[[ STUDY MATERIAL, beginning ]]

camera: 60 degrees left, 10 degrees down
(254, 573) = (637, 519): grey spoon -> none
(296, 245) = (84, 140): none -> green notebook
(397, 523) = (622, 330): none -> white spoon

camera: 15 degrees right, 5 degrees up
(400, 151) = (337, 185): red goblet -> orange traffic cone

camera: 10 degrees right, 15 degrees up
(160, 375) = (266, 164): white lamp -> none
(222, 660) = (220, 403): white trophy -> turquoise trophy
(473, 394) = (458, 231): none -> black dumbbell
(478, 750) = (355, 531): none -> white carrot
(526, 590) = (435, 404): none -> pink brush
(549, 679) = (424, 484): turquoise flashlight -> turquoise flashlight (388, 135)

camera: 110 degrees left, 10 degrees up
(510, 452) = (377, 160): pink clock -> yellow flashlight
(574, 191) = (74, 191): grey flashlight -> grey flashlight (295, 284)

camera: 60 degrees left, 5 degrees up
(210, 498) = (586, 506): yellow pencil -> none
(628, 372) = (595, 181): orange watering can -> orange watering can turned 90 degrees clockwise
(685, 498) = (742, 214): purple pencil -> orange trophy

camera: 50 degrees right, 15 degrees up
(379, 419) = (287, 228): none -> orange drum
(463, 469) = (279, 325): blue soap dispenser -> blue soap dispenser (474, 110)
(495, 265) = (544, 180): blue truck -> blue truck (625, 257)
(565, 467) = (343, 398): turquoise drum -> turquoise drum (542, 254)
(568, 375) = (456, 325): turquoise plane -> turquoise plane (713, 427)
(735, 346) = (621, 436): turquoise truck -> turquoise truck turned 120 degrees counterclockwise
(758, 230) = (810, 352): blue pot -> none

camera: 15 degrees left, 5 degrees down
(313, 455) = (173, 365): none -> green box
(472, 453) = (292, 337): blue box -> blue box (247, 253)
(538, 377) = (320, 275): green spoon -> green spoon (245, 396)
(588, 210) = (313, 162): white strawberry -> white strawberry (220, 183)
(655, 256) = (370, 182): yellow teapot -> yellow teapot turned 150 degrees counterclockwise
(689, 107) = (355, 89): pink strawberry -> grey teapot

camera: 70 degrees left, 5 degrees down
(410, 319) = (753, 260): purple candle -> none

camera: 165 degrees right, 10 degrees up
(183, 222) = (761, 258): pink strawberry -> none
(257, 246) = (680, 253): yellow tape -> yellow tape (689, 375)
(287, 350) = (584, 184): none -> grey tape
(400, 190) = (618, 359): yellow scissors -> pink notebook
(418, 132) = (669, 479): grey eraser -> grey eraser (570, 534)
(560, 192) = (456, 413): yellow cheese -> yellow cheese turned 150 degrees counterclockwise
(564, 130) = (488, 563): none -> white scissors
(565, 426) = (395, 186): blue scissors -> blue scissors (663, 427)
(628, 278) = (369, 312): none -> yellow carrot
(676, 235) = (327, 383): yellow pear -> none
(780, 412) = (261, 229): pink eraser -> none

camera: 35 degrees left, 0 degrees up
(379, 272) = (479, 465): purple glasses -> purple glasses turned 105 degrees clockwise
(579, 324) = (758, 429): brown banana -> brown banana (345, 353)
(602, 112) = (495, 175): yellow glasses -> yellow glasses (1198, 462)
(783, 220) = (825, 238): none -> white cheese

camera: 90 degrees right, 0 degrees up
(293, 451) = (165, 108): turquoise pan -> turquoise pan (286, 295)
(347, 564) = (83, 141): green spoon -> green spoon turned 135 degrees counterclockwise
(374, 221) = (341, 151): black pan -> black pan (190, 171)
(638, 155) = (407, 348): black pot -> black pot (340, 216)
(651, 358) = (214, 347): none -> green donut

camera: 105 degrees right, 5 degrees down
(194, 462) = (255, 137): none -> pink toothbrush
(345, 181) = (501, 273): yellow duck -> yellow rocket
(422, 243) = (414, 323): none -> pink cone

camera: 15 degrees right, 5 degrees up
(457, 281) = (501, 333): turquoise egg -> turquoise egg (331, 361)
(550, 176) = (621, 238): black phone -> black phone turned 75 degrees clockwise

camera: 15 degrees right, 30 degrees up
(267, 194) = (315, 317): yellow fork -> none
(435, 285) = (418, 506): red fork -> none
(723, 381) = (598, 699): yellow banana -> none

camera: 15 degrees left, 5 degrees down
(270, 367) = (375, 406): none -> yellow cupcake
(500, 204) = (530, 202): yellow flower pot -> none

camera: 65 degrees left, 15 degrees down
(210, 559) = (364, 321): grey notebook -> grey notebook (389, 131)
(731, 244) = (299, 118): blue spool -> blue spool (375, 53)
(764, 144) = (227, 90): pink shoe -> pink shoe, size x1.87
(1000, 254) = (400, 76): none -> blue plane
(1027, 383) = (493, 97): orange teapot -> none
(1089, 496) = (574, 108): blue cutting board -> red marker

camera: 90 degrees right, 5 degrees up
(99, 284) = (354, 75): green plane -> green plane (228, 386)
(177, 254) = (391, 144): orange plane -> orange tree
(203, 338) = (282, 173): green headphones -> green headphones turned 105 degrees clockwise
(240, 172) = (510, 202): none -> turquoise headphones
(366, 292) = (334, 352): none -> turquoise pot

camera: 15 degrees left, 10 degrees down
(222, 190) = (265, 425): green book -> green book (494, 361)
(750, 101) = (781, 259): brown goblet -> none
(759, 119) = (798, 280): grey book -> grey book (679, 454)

[[ STUDY MATERIAL, end ]]

__EXERCISE DETAILS__: Write the material out once more so that every line matches the original.

__ANSWER TO THE EXERCISE__:
camera: 60 degrees left, 10 degrees down
(254, 573) = (637, 519): grey spoon -> none
(296, 245) = (84, 140): none -> green notebook
(397, 523) = (622, 330): none -> white spoon

camera: 15 degrees right, 5 degrees up
(400, 151) = (337, 185): red goblet -> orange traffic cone

camera: 10 degrees right, 15 degrees up
(160, 375) = (266, 164): white lamp -> none
(222, 660) = (220, 403): white trophy -> turquoise trophy
(473, 394) = (458, 231): none -> black dumbbell
(478, 750) = (355, 531): none -> white carrot
(526, 590) = (435, 404): none -> pink brush
(549, 679) = (424, 484): turquoise flashlight -> turquoise flashlight (388, 135)

camera: 110 degrees left, 10 degrees up
(510, 452) = (377, 160): pink clock -> yellow flashlight
(574, 191) = (74, 191): grey flashlight -> grey flashlight (295, 284)

camera: 60 degrees left, 5 degrees up
(210, 498) = (586, 506): yellow pencil -> none
(628, 372) = (595, 181): orange watering can -> orange watering can turned 90 degrees clockwise
(685, 498) = (742, 214): purple pencil -> orange trophy

camera: 50 degrees right, 15 degrees up
(379, 419) = (287, 228): none -> orange drum
(463, 469) = (279, 325): blue soap dispenser -> blue soap dispenser (474, 110)
(495, 265) = (544, 180): blue truck -> blue truck (625, 257)
(565, 467) = (343, 398): turquoise drum -> turquoise drum (542, 254)
(568, 375) = (456, 325): turquoise plane -> turquoise plane (713, 427)
(735, 346) = (621, 436): turquoise truck -> turquoise truck turned 120 degrees counterclockwise
(758, 230) = (810, 352): blue pot -> none

camera: 15 degrees left, 5 degrees down
(313, 455) = (173, 365): none -> green box
(472, 453) = (292, 337): blue box -> blue box (247, 253)
(538, 377) = (320, 275): green spoon -> green spoon (245, 396)
(588, 210) = (313, 162): white strawberry -> white strawberry (220, 183)
(655, 256) = (370, 182): yellow teapot -> yellow teapot turned 150 degrees counterclockwise
(689, 107) = (355, 89): pink strawberry -> grey teapot

camera: 70 degrees left, 5 degrees down
(410, 319) = (753, 260): purple candle -> none

camera: 165 degrees right, 10 degrees up
(183, 222) = (761, 258): pink strawberry -> none
(257, 246) = (680, 253): yellow tape -> yellow tape (689, 375)
(287, 350) = (584, 184): none -> grey tape
(400, 190) = (618, 359): yellow scissors -> pink notebook
(418, 132) = (669, 479): grey eraser -> grey eraser (570, 534)
(560, 192) = (456, 413): yellow cheese -> yellow cheese turned 150 degrees counterclockwise
(564, 130) = (488, 563): none -> white scissors
(565, 426) = (395, 186): blue scissors -> blue scissors (663, 427)
(628, 278) = (369, 312): none -> yellow carrot
(676, 235) = (327, 383): yellow pear -> none
(780, 412) = (261, 229): pink eraser -> none

camera: 35 degrees left, 0 degrees up
(379, 272) = (479, 465): purple glasses -> purple glasses turned 105 degrees clockwise
(579, 324) = (758, 429): brown banana -> brown banana (345, 353)
(602, 112) = (495, 175): yellow glasses -> yellow glasses (1198, 462)
(783, 220) = (825, 238): none -> white cheese

camera: 90 degrees right, 0 degrees up
(293, 451) = (165, 108): turquoise pan -> turquoise pan (286, 295)
(347, 564) = (83, 141): green spoon -> green spoon turned 135 degrees counterclockwise
(374, 221) = (341, 151): black pan -> black pan (190, 171)
(638, 155) = (407, 348): black pot -> black pot (340, 216)
(651, 358) = (214, 347): none -> green donut

camera: 105 degrees right, 5 degrees down
(194, 462) = (255, 137): none -> pink toothbrush
(345, 181) = (501, 273): yellow duck -> yellow rocket
(422, 243) = (414, 323): none -> pink cone

camera: 15 degrees right, 5 degrees up
(457, 281) = (501, 333): turquoise egg -> turquoise egg (331, 361)
(550, 176) = (621, 238): black phone -> black phone turned 75 degrees clockwise

camera: 15 degrees right, 30 degrees up
(267, 194) = (315, 317): yellow fork -> none
(435, 285) = (418, 506): red fork -> none
(723, 381) = (598, 699): yellow banana -> none

camera: 15 degrees left, 5 degrees down
(270, 367) = (375, 406): none -> yellow cupcake
(500, 204) = (530, 202): yellow flower pot -> none

camera: 65 degrees left, 15 degrees down
(210, 559) = (364, 321): grey notebook -> grey notebook (389, 131)
(731, 244) = (299, 118): blue spool -> blue spool (375, 53)
(764, 144) = (227, 90): pink shoe -> pink shoe, size x1.87
(1000, 254) = (400, 76): none -> blue plane
(1027, 383) = (493, 97): orange teapot -> none
(1089, 496) = (574, 108): blue cutting board -> red marker

camera: 90 degrees right, 5 degrees up
(99, 284) = (354, 75): green plane -> green plane (228, 386)
(177, 254) = (391, 144): orange plane -> orange tree
(203, 338) = (282, 173): green headphones -> green headphones turned 105 degrees clockwise
(240, 172) = (510, 202): none -> turquoise headphones
(366, 292) = (334, 352): none -> turquoise pot

camera: 15 degrees left, 10 degrees down
(222, 190) = (265, 425): green book -> green book (494, 361)
(750, 101) = (781, 259): brown goblet -> none
(759, 119) = (798, 280): grey book -> grey book (679, 454)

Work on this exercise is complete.